TRY IT: Copy out every line of the data exactly; do not include the images.

(DATA EXTRACT)

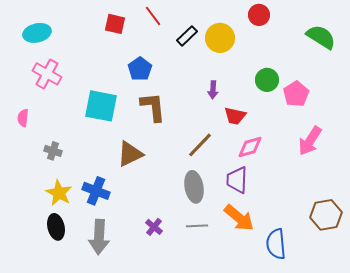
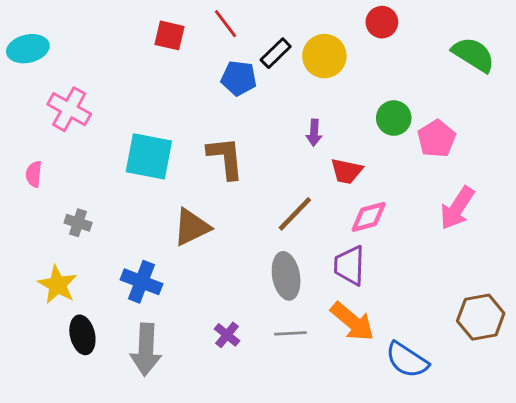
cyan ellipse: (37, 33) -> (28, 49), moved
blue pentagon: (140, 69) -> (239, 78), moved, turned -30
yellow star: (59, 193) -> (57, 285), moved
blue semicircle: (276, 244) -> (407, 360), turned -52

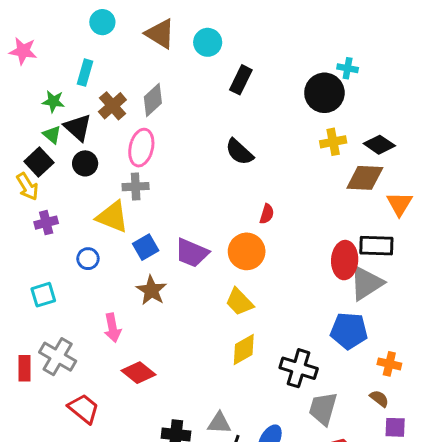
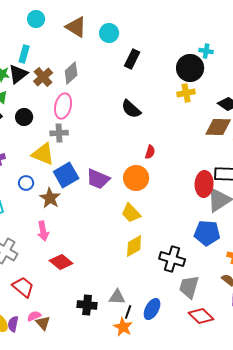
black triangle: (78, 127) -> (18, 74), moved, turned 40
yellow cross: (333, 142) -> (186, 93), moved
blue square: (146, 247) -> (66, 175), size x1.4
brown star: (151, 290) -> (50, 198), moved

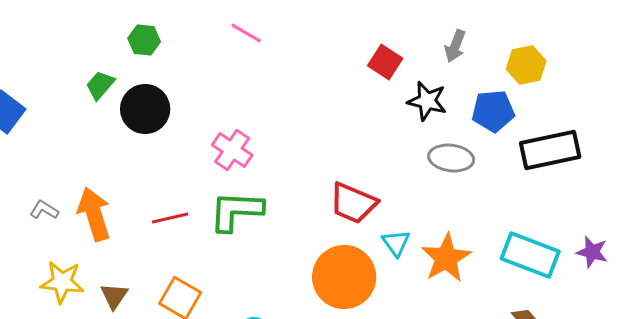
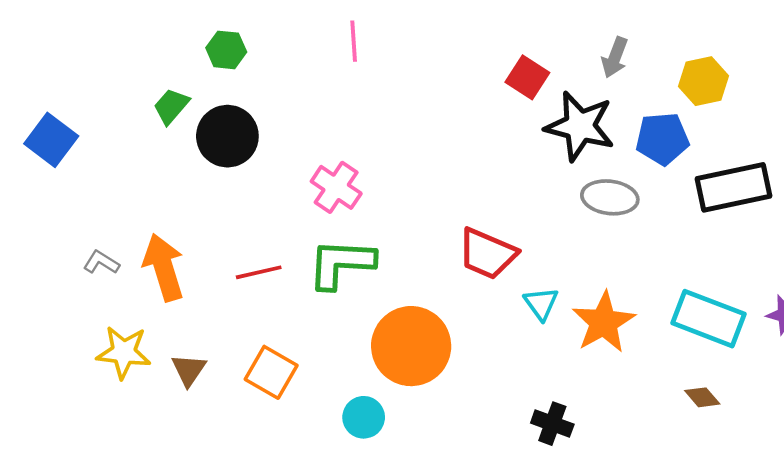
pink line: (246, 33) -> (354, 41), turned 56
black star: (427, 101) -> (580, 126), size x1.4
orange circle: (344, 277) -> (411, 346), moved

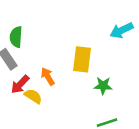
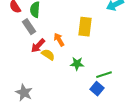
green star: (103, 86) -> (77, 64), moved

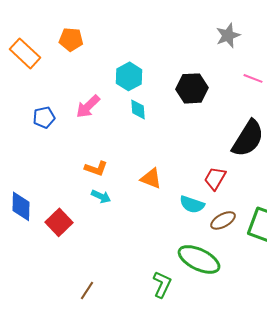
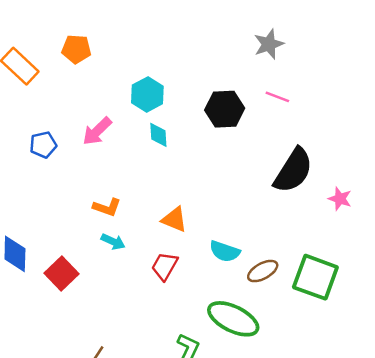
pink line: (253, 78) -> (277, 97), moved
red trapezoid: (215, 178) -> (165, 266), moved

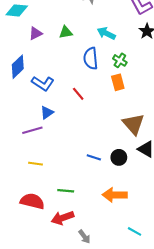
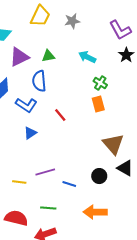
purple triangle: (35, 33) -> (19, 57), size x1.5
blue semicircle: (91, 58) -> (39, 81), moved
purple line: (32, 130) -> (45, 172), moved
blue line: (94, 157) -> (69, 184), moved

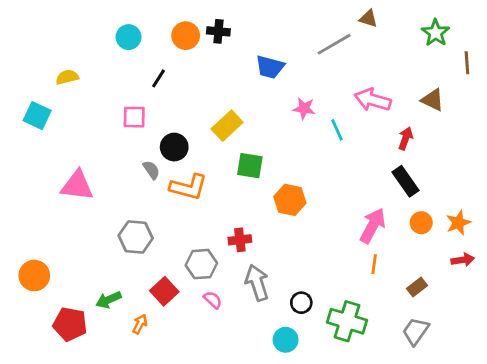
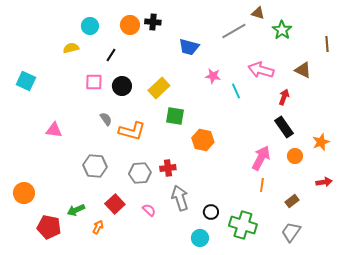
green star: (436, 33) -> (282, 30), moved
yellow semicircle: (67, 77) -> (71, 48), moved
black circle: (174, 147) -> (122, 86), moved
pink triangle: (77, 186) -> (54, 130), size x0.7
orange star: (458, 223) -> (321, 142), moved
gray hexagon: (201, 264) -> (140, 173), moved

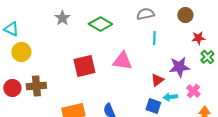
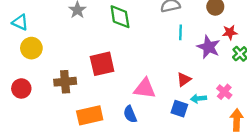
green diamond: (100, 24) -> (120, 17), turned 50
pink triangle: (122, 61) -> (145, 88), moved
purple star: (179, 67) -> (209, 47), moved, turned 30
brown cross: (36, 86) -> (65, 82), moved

(End DATA EXTRACT)

WRITTEN SOLUTION:
cyan ellipse: (37, 33) -> (28, 49), moved
blue pentagon: (140, 69) -> (239, 78), moved, turned -30
yellow star: (59, 193) -> (57, 285), moved
blue semicircle: (276, 244) -> (407, 360), turned -52

black triangle: (78, 127) -> (18, 74), moved, turned 40
yellow cross: (333, 142) -> (186, 93), moved
blue square: (146, 247) -> (66, 175), size x1.4
brown star: (151, 290) -> (50, 198), moved

pink line: (246, 33) -> (354, 41), turned 56
black star: (427, 101) -> (580, 126), size x1.4
orange circle: (344, 277) -> (411, 346), moved

green star: (103, 86) -> (77, 64), moved

pink line: (253, 78) -> (277, 97), moved
red trapezoid: (215, 178) -> (165, 266), moved

purple triangle: (35, 33) -> (19, 57), size x1.5
blue semicircle: (91, 58) -> (39, 81), moved
purple line: (32, 130) -> (45, 172), moved
blue line: (94, 157) -> (69, 184), moved

green star: (436, 33) -> (282, 30), moved
yellow semicircle: (67, 77) -> (71, 48), moved
black circle: (174, 147) -> (122, 86), moved
pink triangle: (77, 186) -> (54, 130), size x0.7
orange star: (458, 223) -> (321, 142), moved
gray hexagon: (201, 264) -> (140, 173), moved

green diamond: (100, 24) -> (120, 17), turned 50
pink triangle: (122, 61) -> (145, 88), moved
purple star: (179, 67) -> (209, 47), moved, turned 30
brown cross: (36, 86) -> (65, 82), moved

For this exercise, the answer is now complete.